#### PROBLEM DESCRIPTION:
Leave the pictures aside. Retype exactly the lines from the top of the data below through the one holding "yellow line: (137, 76) -> (112, 81), moved".

#### DATASET:
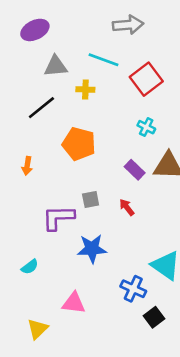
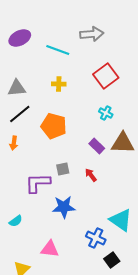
cyan line: (104, 60) -> (58, 50), moved
gray triangle: (56, 66) -> (17, 88), moved
black line: (41, 108) -> (20, 114), moved

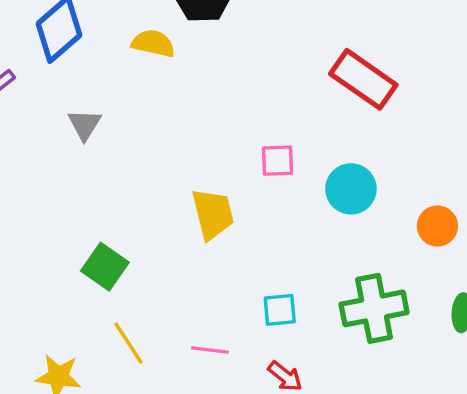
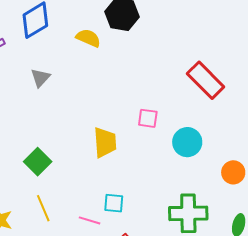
cyan square: (280, 310) -> (114, 203), moved

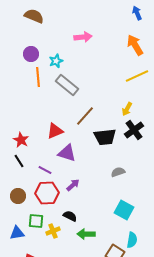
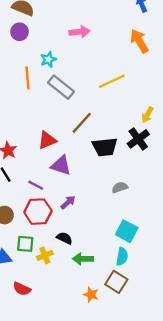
purple circle: (31, 54) -> (20, 32), moved
yellow line: (137, 76) -> (112, 81), moved
yellow arrow: (127, 109) -> (147, 115), moved
cyan semicircle: (132, 240) -> (122, 257), moved

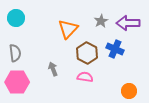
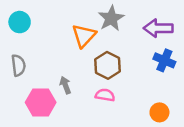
gray star: (101, 21) -> (111, 18), moved, size x1.5
blue cross: (115, 49) -> (164, 60), moved
pink hexagon: (17, 82) -> (41, 102), moved

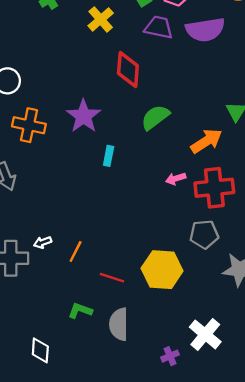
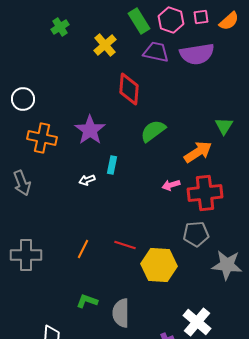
white arrow: (43, 242) -> (87, 180), moved
red line: (112, 278) -> (125, 245), moved

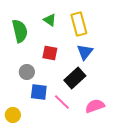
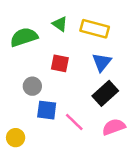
yellow rectangle: (79, 24) -> (95, 29), turned -60
green semicircle: (20, 31) -> (24, 37), turned -95
black rectangle: (75, 78) -> (105, 93), moved

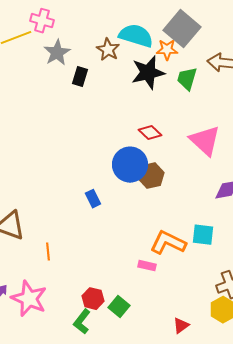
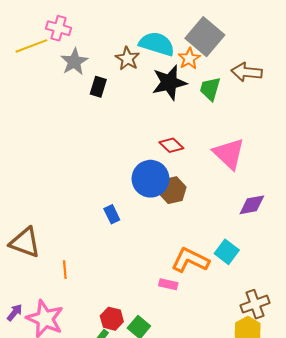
orange star: (167, 50) -> (189, 59), turned -30
cyan square: (203, 235) -> (227, 252), turned 30

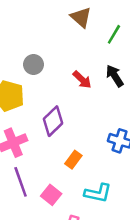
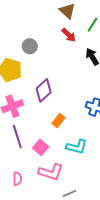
red arrow: (82, 80) -> (69, 35), moved

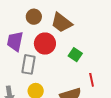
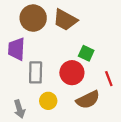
brown circle: (34, 17) -> (33, 18), size x1.5
red circle: (45, 44) -> (72, 73), moved

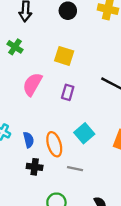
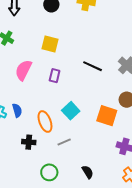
blue semicircle: (29, 140) -> (17, 110), moved
gray line: (75, 169) -> (64, 142), turned -32

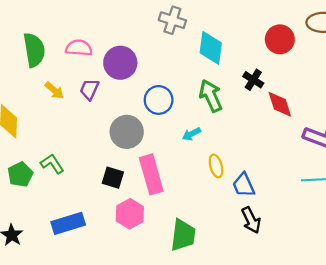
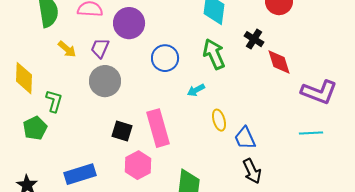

#### WRITTEN ANSWER:
cyan line: (104, 60) -> (58, 50), moved
gray triangle: (56, 66) -> (17, 88), moved
black line: (41, 108) -> (20, 114), moved

cyan square: (280, 310) -> (114, 203), moved

purple circle: (31, 54) -> (20, 32), moved
yellow line: (137, 76) -> (112, 81), moved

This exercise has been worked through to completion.